§ Task instructions:
Each entry in the listing below should be restated word for word.

Data excerpts
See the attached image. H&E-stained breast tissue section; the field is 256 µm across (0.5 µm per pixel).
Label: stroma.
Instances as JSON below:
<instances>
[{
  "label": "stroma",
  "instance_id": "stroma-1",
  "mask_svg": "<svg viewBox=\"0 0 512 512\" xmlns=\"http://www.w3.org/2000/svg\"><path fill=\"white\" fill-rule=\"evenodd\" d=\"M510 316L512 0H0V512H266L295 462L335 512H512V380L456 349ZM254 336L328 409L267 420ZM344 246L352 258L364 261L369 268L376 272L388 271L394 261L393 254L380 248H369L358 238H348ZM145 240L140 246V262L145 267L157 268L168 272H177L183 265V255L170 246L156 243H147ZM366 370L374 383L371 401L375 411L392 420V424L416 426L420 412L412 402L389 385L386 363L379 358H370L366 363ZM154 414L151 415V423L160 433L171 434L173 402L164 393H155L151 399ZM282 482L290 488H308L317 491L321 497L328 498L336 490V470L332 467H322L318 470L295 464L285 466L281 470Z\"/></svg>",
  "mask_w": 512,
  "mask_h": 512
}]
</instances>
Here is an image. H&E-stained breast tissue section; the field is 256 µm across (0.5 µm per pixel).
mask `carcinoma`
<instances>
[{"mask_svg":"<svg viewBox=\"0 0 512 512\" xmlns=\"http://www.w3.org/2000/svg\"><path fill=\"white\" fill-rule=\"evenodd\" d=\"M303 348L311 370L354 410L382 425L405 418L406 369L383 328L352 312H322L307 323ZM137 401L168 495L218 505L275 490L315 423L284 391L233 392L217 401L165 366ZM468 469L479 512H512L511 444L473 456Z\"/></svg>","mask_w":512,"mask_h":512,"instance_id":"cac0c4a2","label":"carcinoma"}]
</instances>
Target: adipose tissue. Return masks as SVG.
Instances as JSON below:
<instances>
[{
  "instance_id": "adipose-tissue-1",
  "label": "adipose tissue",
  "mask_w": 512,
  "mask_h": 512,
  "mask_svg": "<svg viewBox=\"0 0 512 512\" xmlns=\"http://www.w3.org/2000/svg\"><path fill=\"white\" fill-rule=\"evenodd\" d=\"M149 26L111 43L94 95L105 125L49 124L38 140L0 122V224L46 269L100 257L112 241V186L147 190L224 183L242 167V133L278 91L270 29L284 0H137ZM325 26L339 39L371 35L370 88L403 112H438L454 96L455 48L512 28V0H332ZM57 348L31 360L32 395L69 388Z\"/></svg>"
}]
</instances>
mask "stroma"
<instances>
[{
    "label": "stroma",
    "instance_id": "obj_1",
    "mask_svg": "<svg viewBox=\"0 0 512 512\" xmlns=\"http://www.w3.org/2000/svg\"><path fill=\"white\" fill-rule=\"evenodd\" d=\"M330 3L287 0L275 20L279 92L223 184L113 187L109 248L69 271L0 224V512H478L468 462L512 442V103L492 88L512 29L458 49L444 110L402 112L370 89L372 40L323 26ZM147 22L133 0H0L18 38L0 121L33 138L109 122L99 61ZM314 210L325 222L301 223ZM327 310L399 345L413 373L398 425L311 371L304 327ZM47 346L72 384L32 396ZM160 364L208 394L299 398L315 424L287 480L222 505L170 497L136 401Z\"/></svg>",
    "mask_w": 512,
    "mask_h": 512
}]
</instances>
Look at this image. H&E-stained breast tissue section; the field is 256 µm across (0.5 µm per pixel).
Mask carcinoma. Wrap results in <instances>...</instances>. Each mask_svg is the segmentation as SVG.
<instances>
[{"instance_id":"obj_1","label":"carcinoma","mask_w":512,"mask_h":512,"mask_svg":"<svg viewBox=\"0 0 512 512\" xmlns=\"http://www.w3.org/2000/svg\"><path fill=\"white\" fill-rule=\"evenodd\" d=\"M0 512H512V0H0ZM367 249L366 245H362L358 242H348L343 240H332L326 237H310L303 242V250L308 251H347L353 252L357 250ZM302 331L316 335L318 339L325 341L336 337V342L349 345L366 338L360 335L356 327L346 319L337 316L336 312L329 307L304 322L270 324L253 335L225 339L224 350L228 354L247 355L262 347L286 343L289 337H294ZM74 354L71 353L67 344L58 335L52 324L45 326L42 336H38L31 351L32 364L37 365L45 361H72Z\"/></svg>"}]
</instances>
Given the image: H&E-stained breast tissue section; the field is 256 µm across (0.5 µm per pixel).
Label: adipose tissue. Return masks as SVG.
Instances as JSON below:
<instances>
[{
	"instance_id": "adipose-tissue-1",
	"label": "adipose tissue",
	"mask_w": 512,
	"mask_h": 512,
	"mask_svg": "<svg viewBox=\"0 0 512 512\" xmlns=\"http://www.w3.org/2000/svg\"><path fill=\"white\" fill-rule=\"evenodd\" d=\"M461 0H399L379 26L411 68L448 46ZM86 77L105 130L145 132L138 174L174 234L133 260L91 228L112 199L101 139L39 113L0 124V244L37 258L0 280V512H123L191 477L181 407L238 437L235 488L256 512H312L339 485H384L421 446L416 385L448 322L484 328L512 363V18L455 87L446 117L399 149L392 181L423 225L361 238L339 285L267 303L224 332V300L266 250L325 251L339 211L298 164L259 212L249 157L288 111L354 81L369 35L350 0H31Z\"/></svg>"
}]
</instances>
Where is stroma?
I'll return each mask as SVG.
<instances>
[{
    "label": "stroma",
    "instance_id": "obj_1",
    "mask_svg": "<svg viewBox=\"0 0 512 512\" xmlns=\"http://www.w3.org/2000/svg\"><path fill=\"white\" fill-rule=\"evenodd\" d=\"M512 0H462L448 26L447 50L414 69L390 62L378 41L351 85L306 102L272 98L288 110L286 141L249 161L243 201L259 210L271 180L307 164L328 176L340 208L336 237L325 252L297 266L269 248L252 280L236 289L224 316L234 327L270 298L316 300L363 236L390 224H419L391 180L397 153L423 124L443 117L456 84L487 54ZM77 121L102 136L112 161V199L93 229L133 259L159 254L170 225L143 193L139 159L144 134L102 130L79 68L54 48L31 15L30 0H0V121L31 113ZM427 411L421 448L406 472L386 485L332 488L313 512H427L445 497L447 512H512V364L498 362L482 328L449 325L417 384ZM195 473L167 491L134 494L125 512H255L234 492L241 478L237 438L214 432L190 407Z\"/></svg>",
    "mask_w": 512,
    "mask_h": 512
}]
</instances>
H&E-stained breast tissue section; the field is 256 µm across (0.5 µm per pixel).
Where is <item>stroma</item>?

§ Expected answer:
See the attached image. H&E-stained breast tissue section; the field is 256 µm across (0.5 µm per pixel).
Label: stroma.
Instances as JSON below:
<instances>
[{
  "label": "stroma",
  "instance_id": "stroma-1",
  "mask_svg": "<svg viewBox=\"0 0 512 512\" xmlns=\"http://www.w3.org/2000/svg\"><path fill=\"white\" fill-rule=\"evenodd\" d=\"M510 316L512 0H0V512H266L295 462L335 512H512V380L456 349ZM254 336L328 409L267 420ZM344 246L352 258L364 261L369 268L376 272L388 271L394 261L393 254L380 248H369L358 238H348ZM145 240L140 246V262L145 267L157 268L168 272H177L183 265V255L170 246L156 243H147ZM366 370L374 383L371 401L375 411L392 420V424L416 426L420 412L412 402L389 385L386 363L379 358H370L366 363ZM154 414L151 415V423L160 433L171 434L173 402L164 393H155L151 399ZM282 482L290 488H308L317 491L321 497L328 498L336 490V470L332 467H322L318 470L295 464L285 466L281 470Z\"/></svg>",
  "mask_w": 512,
  "mask_h": 512
}]
</instances>
Here is an image. H&E-stained breast tissue section; the field is 256 µm across (0.5 µm per pixel).
mask `carcinoma`
<instances>
[{"mask_svg":"<svg viewBox=\"0 0 512 512\" xmlns=\"http://www.w3.org/2000/svg\"><path fill=\"white\" fill-rule=\"evenodd\" d=\"M303 348L311 370L354 410L382 425L405 418L406 369L383 328L352 312H322L307 323ZM137 401L168 495L218 505L275 490L315 423L284 391L233 392L217 401L165 366ZM468 469L479 512H512L511 444L473 456Z\"/></svg>","mask_w":512,"mask_h":512,"instance_id":"cac0c4a2","label":"carcinoma"}]
</instances>
Target: adipose tissue. Return masks as SVG.
Instances as JSON below:
<instances>
[{
  "instance_id": "adipose-tissue-1",
  "label": "adipose tissue",
  "mask_w": 512,
  "mask_h": 512,
  "mask_svg": "<svg viewBox=\"0 0 512 512\" xmlns=\"http://www.w3.org/2000/svg\"><path fill=\"white\" fill-rule=\"evenodd\" d=\"M149 26L111 43L94 95L105 125L49 124L38 140L0 122V224L46 269L100 257L112 241V186L147 190L224 183L242 167V133L278 91L270 29L284 0H137ZM325 26L339 39L371 35L370 88L403 112H438L454 96L455 48L512 28V0H332ZM57 348L31 360L32 395L69 388Z\"/></svg>"
}]
</instances>
mask "stroma"
<instances>
[{
    "label": "stroma",
    "instance_id": "obj_1",
    "mask_svg": "<svg viewBox=\"0 0 512 512\" xmlns=\"http://www.w3.org/2000/svg\"><path fill=\"white\" fill-rule=\"evenodd\" d=\"M330 3L287 0L275 20L279 92L223 184L113 187L109 248L69 271L0 224V512H478L468 462L512 442V103L492 88L512 29L458 49L444 110L402 112L370 89L372 40L323 26ZM147 22L133 0H0L18 38L0 121L33 138L109 122L99 61ZM314 210L325 222L301 223ZM327 310L399 345L413 373L398 425L311 371L304 327ZM47 346L72 384L32 396ZM160 364L208 394L299 398L315 424L287 480L222 505L170 497L136 401Z\"/></svg>",
    "mask_w": 512,
    "mask_h": 512
}]
</instances>
Look at this image. H&E-stained breast tissue section; the field is 256 µm across (0.5 µm per pixel).
Mask carcinoma. Wrap results in <instances>...</instances>. Each mask_svg is the segmentation as SVG.
<instances>
[{"instance_id":"obj_1","label":"carcinoma","mask_w":512,"mask_h":512,"mask_svg":"<svg viewBox=\"0 0 512 512\" xmlns=\"http://www.w3.org/2000/svg\"><path fill=\"white\" fill-rule=\"evenodd\" d=\"M0 512H512V0H0ZM367 249L366 245H362L358 242H348L343 240H332L326 237H310L303 242V250L308 251H347L353 252L357 250ZM302 331L316 335L318 339L325 341L336 337V342L349 345L366 338L360 335L356 327L346 319L337 316L336 312L329 307L304 322L270 324L253 335L225 339L224 350L228 354L247 355L262 347L286 343L289 337H294ZM74 354L71 353L67 344L58 335L52 324L45 326L42 336H38L31 351L32 364L37 365L45 361H72Z\"/></svg>"}]
</instances>
Given the image: H&E-stained breast tissue section; the field is 256 µm across (0.5 µm per pixel).
Label: adipose tissue. Return masks as SVG.
Instances as JSON below:
<instances>
[{
	"instance_id": "adipose-tissue-1",
	"label": "adipose tissue",
	"mask_w": 512,
	"mask_h": 512,
	"mask_svg": "<svg viewBox=\"0 0 512 512\" xmlns=\"http://www.w3.org/2000/svg\"><path fill=\"white\" fill-rule=\"evenodd\" d=\"M461 0H399L379 26L411 68L448 46ZM86 77L105 130L145 132L138 174L174 234L133 260L91 228L112 199L101 139L39 113L0 124V244L37 258L0 280V512H123L191 477L181 407L238 437L235 488L256 512H312L339 485H384L421 446L416 385L448 322L484 328L512 363V18L455 87L446 117L399 149L392 181L423 225L361 238L339 285L267 303L224 332V300L266 250L325 251L339 211L298 164L259 212L249 157L288 111L354 81L369 35L350 0H31Z\"/></svg>"
}]
</instances>
Where is stroma?
I'll return each mask as SVG.
<instances>
[{
    "label": "stroma",
    "instance_id": "obj_1",
    "mask_svg": "<svg viewBox=\"0 0 512 512\" xmlns=\"http://www.w3.org/2000/svg\"><path fill=\"white\" fill-rule=\"evenodd\" d=\"M512 0H462L448 26L447 50L414 69L390 62L378 41L351 85L306 102L272 98L288 110L286 141L249 161L243 201L259 210L271 180L307 164L328 176L340 208L336 237L325 252L297 266L269 248L252 280L236 289L224 316L234 327L270 298L316 300L363 236L390 224H419L391 180L397 153L423 124L443 117L456 84L487 54ZM77 121L102 136L112 161V199L93 229L133 259L159 254L170 225L143 193L139 159L144 134L102 130L79 68L54 48L31 15L30 0H0V121L31 113ZM427 411L421 448L406 472L386 485L332 488L313 512H427L445 497L447 512H512V364L498 362L482 328L449 325L417 384ZM195 473L167 491L134 494L125 512H255L234 492L241 478L237 438L214 432L190 407Z\"/></svg>",
    "mask_w": 512,
    "mask_h": 512
}]
</instances>
H&E-stained breast tissue section; the field is 256 µm across (0.5 µm per pixel).
Where is <item>stroma</item>?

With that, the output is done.